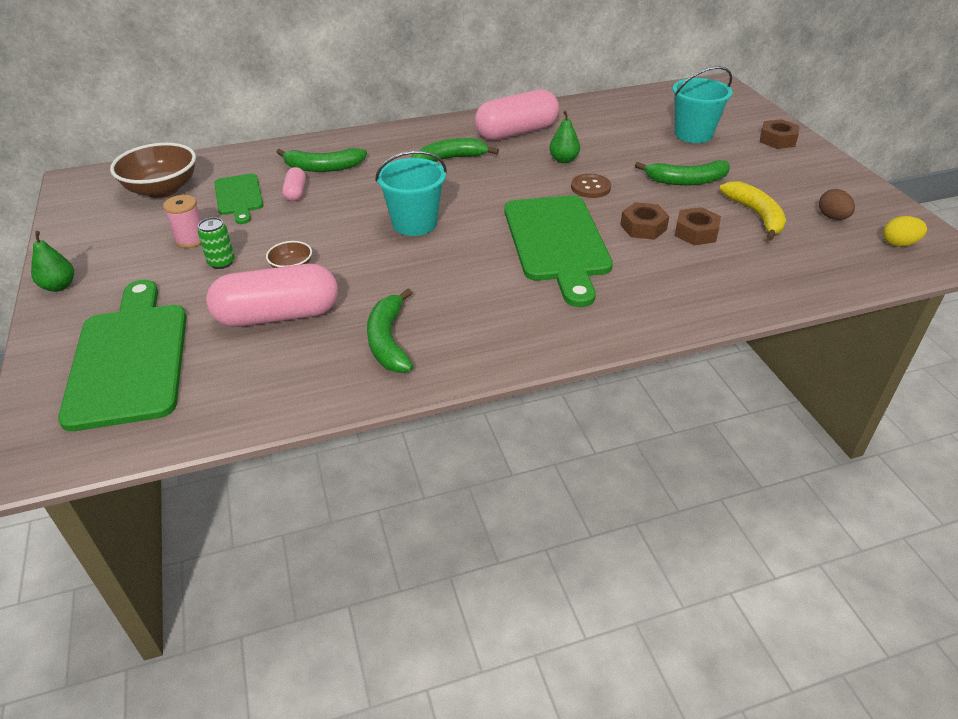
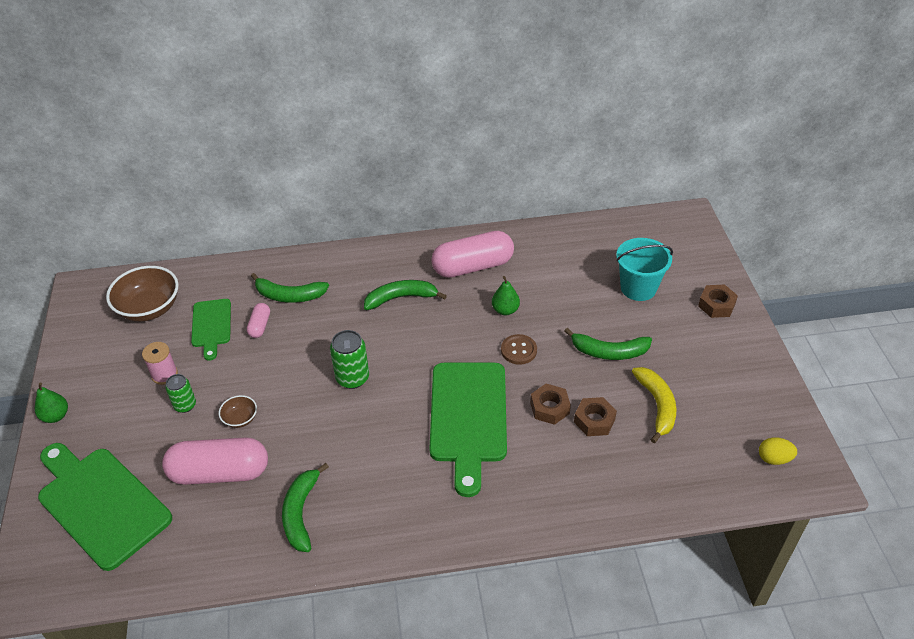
camera: 10 degrees right, 5 degrees up
(129, 358) = (100, 503): green cutting board -> green cutting board turned 45 degrees counterclockwise
(414, 223) = (352, 378): turquoise bucket -> green can
(832, 217) = (726, 417): brown egg -> none

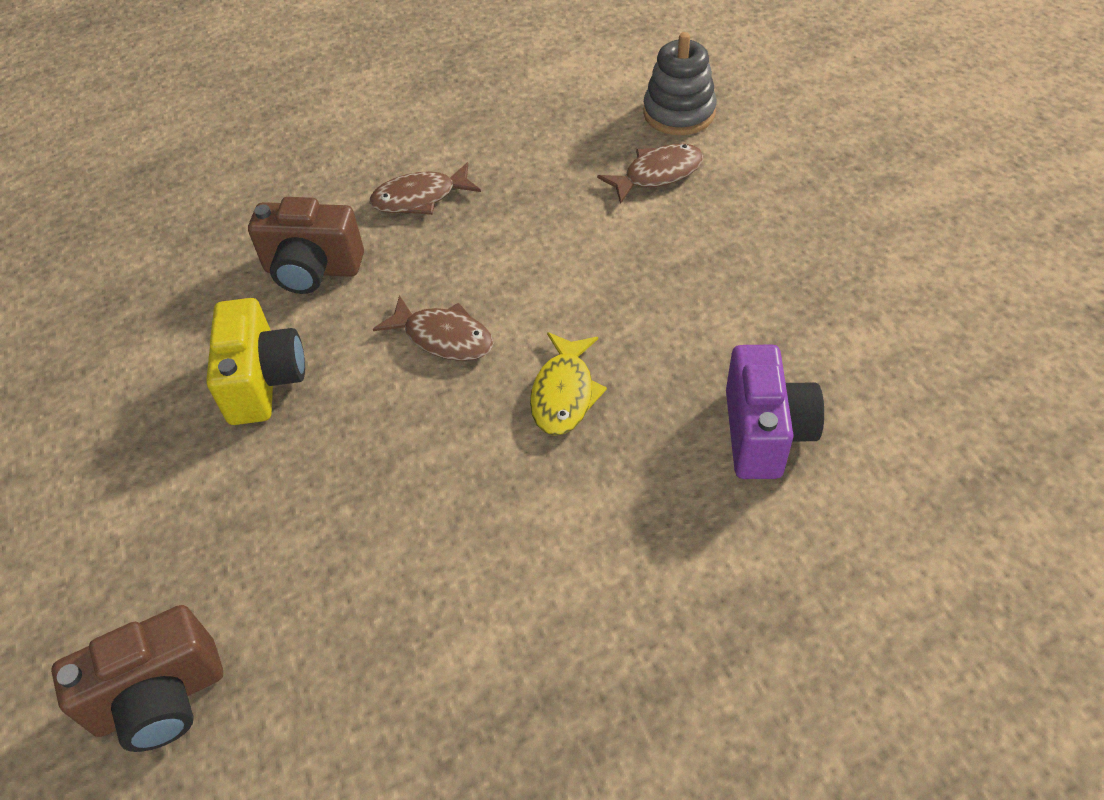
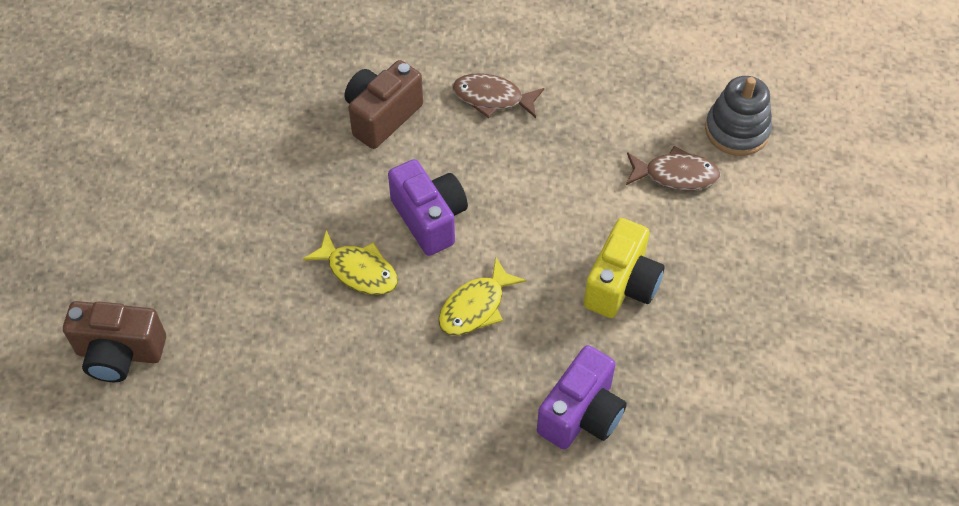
camera: 30 degrees right, 5 degrees up
(264, 381) = (298, 184): yellow camera -> yellow camera (621, 285)
(313, 270) = (382, 116): brown camera -> brown camera turned 90 degrees clockwise
(404, 430) = (358, 271): none -> yellow fish
(443, 337) = (429, 219): brown fish -> purple camera

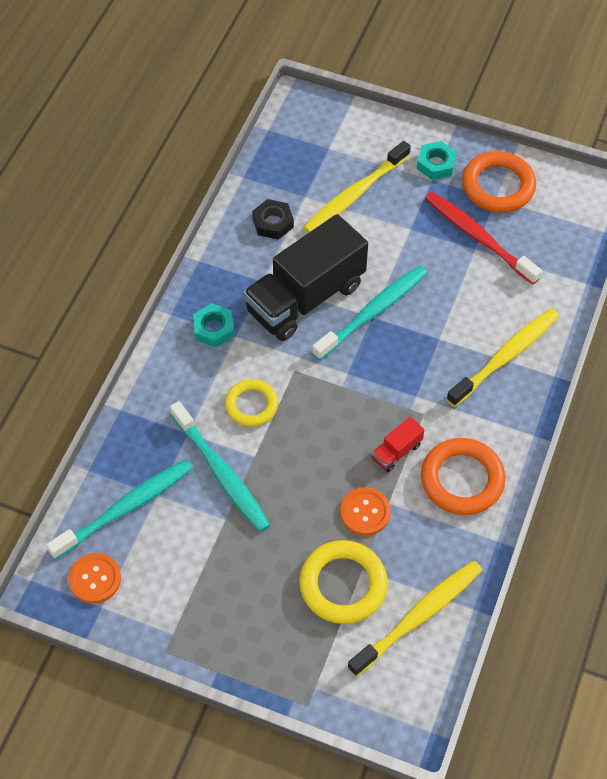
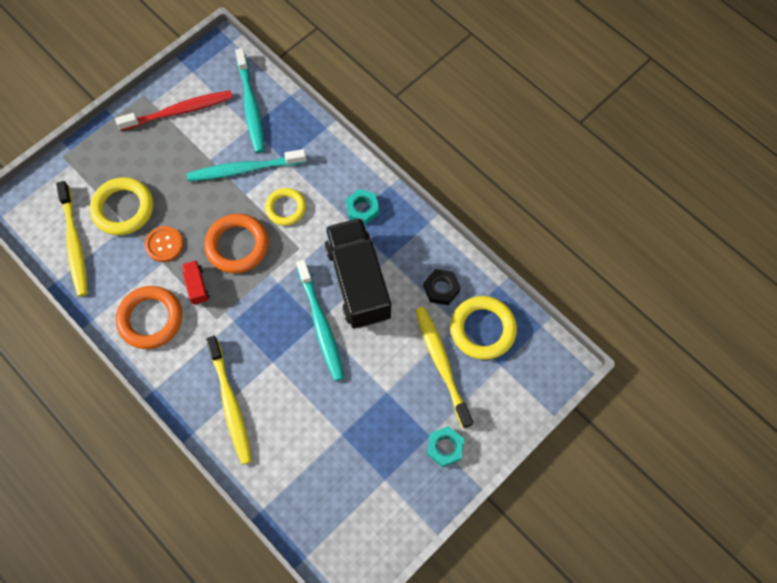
camera: 115 degrees right, 10 degrees up
(95, 579) = (212, 74): orange button -> none
(299, 174) = (482, 329): none -> yellow ring
(478, 238) = (351, 443): red toothbrush -> red toothbrush (179, 111)
(498, 186) = (397, 489): orange ring -> orange ring (237, 245)

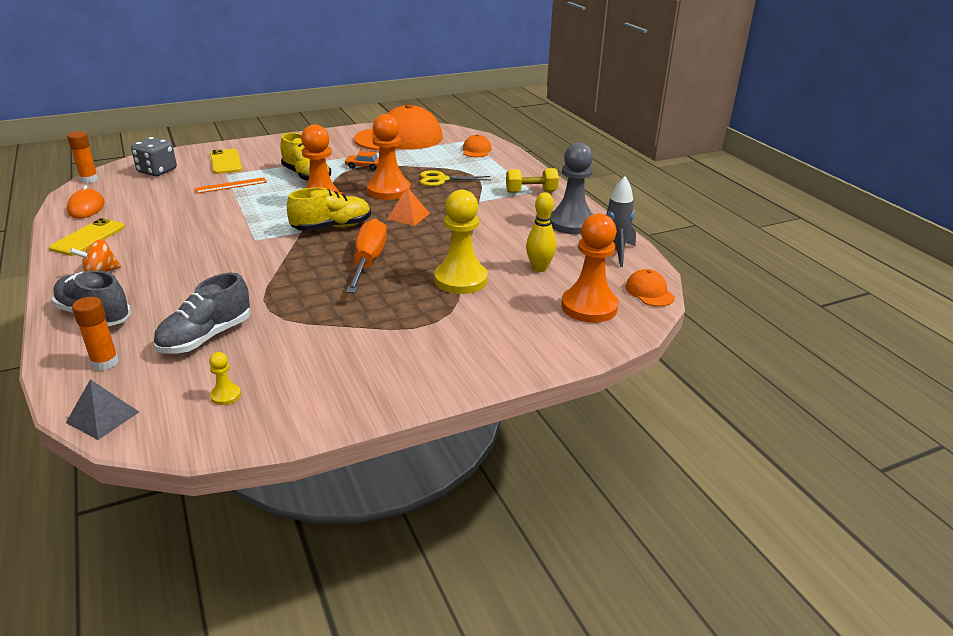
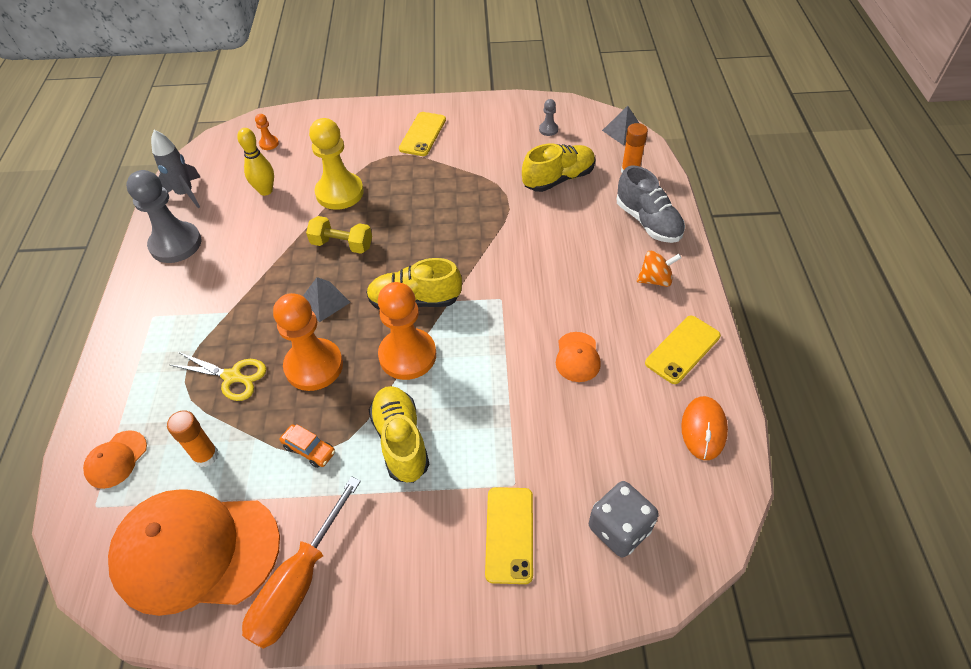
camera: 155 degrees left, 20 degrees up
(89, 179) = (722, 527): orange glue stick -> orange glue stick (206, 456)
(206, 337) = (558, 179): grey shoe -> yellow shoe
(226, 395) = (548, 129): yellow pawn -> grey pawn
(231, 185) = (511, 441): orange ruler -> none
(368, 262) = (403, 235): orange screwdriver -> orange screwdriver (299, 582)
(407, 353) = (423, 134): none -> yellow phone
(408, 216) = (325, 301): orange pyramid -> grey pyramid
(531, 192) = (155, 316): yellow dumbbell -> yellow dumbbell (342, 245)
(589, 307) = (269, 143): orange pawn -> orange pawn, size x0.43
(649, 292) = (210, 147): orange cap -> orange cap (577, 357)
****
### [Problem requirements]
The lines sought are those in the data above that include the string "grey"; copy each one.

### [Answer below]
(206, 337) = (558, 179): grey shoe -> yellow shoe
(226, 395) = (548, 129): yellow pawn -> grey pawn
(408, 216) = (325, 301): orange pyramid -> grey pyramid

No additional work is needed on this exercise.